» **Work item**
When a line of the entries below contains "yellow", it counts once; state how many such lines there are and nothing else.

» **Data extract**
+++++

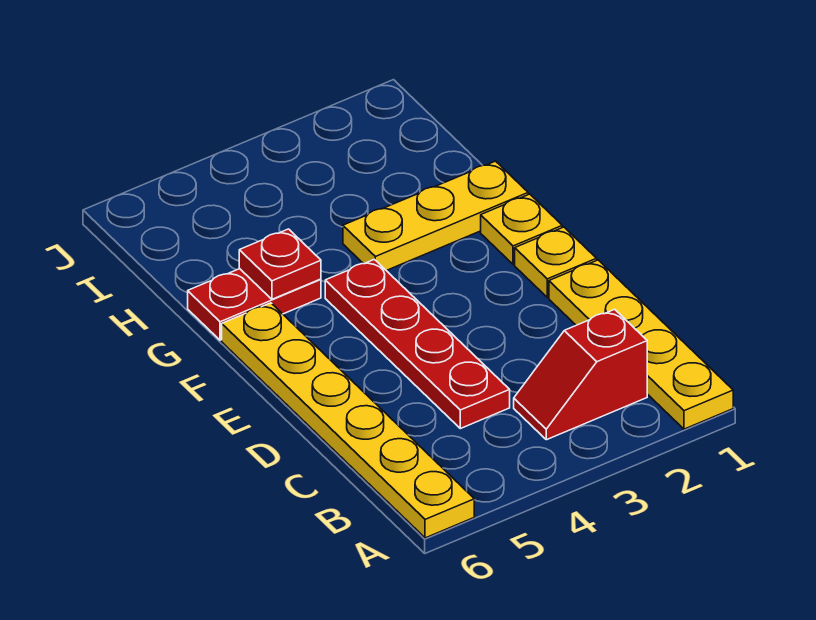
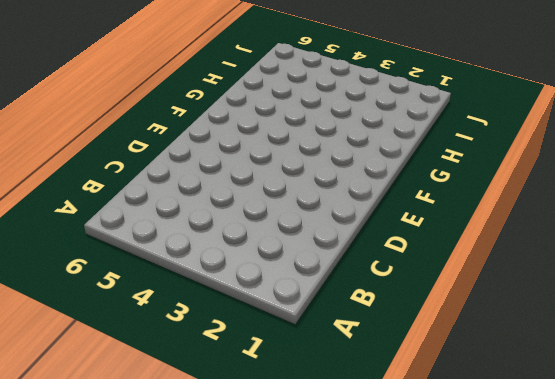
none -> yellow 1x4 plate [549,260,733,429]
none -> yellow 1x6 plate [222,303,474,538]

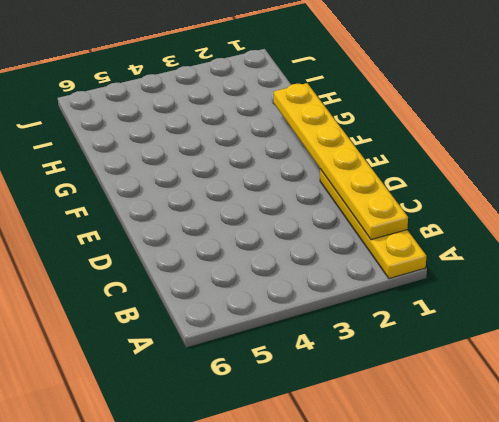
yellow 1x6 plate [274,83,408,240] -> yellow 1x6 plate moved to [222,303,474,538]
none -> red 1x2 slope [514,309,647,440]
none -> red 1x4 plate [325,259,510,429]

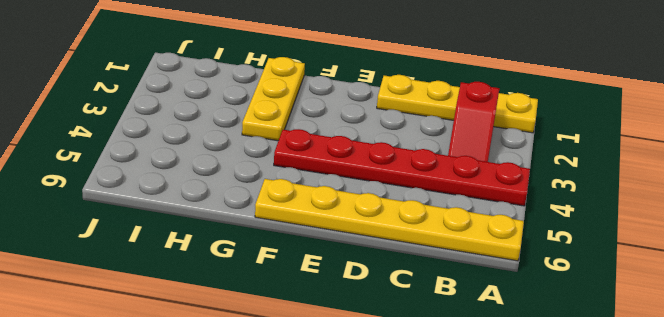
red 1x6 plate [274,129,530,206] -> red 1x4 plate [325,259,510,429]
none -> yellow 1x1 plate [515,227,597,297]
none -> yellow 1x1 plate [481,194,562,264]

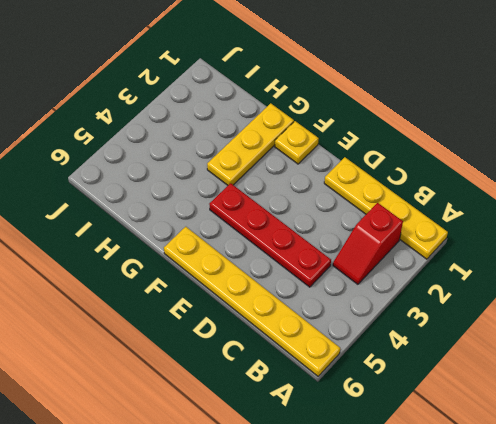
none -> yellow 1x1 plate [515,227,597,297]
none -> red 1x2 plate [188,269,321,340]

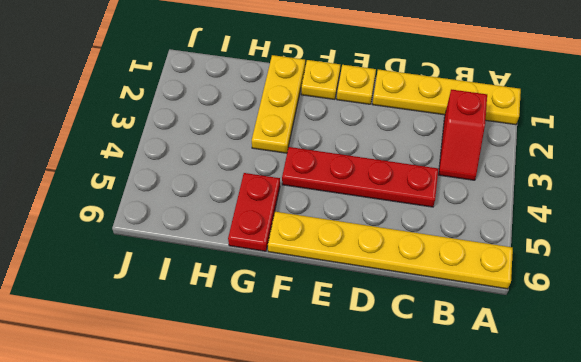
none -> red 1x1 plate [239,229,321,299]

+++++

» **Written reply**
6